Copy the lines of the entries exactly, from the opening one to the one holding "R3: 750 (3V3, VE) -> 100 (3V3, VE)", and leave out everything after.

=== Begin Enclosure ===

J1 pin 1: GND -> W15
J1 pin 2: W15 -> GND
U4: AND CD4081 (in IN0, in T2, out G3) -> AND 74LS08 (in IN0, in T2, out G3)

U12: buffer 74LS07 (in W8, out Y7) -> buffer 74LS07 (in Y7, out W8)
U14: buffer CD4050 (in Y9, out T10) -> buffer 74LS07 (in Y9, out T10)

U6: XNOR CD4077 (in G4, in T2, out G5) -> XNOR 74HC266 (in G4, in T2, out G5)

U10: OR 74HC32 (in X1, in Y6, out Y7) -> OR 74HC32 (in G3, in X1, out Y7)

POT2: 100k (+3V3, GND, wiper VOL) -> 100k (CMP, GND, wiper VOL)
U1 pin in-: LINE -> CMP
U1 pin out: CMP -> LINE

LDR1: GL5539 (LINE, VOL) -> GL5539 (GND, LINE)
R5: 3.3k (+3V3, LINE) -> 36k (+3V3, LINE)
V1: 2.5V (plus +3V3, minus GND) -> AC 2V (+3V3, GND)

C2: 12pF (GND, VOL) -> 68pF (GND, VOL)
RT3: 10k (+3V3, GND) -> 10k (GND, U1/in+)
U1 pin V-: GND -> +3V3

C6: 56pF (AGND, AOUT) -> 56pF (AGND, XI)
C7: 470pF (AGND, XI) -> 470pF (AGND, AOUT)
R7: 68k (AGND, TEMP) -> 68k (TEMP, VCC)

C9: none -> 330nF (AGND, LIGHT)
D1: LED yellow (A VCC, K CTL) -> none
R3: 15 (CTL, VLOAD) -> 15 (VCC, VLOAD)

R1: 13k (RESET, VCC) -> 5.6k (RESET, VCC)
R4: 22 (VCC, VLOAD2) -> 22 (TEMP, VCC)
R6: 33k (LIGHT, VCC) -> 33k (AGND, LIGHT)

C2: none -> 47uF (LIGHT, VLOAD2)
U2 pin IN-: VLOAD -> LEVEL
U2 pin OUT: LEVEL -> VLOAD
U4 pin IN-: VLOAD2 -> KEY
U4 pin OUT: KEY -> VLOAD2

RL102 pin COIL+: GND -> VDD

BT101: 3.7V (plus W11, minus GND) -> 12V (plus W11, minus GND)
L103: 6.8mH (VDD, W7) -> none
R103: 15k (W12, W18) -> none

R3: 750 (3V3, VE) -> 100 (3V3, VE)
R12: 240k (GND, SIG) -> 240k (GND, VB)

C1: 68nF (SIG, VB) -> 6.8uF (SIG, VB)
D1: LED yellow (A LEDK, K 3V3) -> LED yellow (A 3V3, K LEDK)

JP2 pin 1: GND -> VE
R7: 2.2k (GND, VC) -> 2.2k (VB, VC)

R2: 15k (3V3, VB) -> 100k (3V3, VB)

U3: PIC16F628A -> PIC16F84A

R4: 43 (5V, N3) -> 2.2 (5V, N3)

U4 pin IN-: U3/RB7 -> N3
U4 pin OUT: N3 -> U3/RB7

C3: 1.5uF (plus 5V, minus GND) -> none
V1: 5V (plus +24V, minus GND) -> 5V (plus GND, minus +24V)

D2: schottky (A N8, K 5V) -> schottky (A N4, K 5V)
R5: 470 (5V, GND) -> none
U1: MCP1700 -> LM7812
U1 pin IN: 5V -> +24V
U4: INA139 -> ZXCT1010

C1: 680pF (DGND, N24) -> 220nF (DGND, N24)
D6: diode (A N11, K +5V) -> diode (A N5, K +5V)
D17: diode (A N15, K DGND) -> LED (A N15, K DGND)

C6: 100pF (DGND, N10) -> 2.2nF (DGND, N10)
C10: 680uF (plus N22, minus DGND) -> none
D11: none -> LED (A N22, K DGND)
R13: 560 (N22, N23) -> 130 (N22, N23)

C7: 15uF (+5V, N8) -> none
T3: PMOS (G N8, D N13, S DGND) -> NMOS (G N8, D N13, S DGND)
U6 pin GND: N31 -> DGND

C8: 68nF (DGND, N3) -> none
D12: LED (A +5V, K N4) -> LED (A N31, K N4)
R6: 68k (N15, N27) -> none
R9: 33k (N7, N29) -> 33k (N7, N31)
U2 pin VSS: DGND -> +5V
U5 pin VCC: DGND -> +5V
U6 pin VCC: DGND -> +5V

=== End Enclosure ===

● **Written answer**
J1 pin 1: GND -> W15
J1 pin 2: W15 -> GND
U4: AND CD4081 (in IN0, in T2, out G3) -> AND 74LS08 (in IN0, in T2, out G3)

U12: buffer 74LS07 (in W8, out Y7) -> buffer 74LS07 (in Y7, out W8)
U14: buffer CD4050 (in Y9, out T10) -> buffer 74LS07 (in Y9, out T10)

U6: XNOR CD4077 (in G4, in T2, out G5) -> XNOR 74HC266 (in G4, in T2, out G5)

U10: OR 74HC32 (in X1, in Y6, out Y7) -> OR 74HC32 (in G3, in X1, out Y7)

POT2: 100k (+3V3, GND, wiper VOL) -> 100k (CMP, GND, wiper VOL)
U1 pin in-: LINE -> CMP
U1 pin out: CMP -> LINE

LDR1: GL5539 (LINE, VOL) -> GL5539 (GND, LINE)
R5: 3.3k (+3V3, LINE) -> 36k (+3V3, LINE)
V1: 2.5V (plus +3V3, minus GND) -> AC 2V (+3V3, GND)

C2: 12pF (GND, VOL) -> 68pF (GND, VOL)
RT3: 10k (+3V3, GND) -> 10k (GND, U1/in+)
U1 pin V-: GND -> +3V3

C6: 56pF (AGND, AOUT) -> 56pF (AGND, XI)
C7: 470pF (AGND, XI) -> 470pF (AGND, AOUT)
R7: 68k (AGND, TEMP) -> 68k (TEMP, VCC)

C9: none -> 330nF (AGND, LIGHT)
D1: LED yellow (A VCC, K CTL) -> none
R3: 15 (CTL, VLOAD) -> 15 (VCC, VLOAD)

R1: 13k (RESET, VCC) -> 5.6k (RESET, VCC)
R4: 22 (VCC, VLOAD2) -> 22 (TEMP, VCC)
R6: 33k (LIGHT, VCC) -> 33k (AGND, LIGHT)

C2: none -> 47uF (LIGHT, VLOAD2)
U2 pin IN-: VLOAD -> LEVEL
U2 pin OUT: LEVEL -> VLOAD
U4 pin IN-: VLOAD2 -> KEY
U4 pin OUT: KEY -> VLOAD2

RL102 pin COIL+: GND -> VDD

BT101: 3.7V (plus W11, minus GND) -> 12V (plus W11, minus GND)
L103: 6.8mH (VDD, W7) -> none
R103: 15k (W12, W18) -> none

R3: 750 (3V3, VE) -> 100 (3V3, VE)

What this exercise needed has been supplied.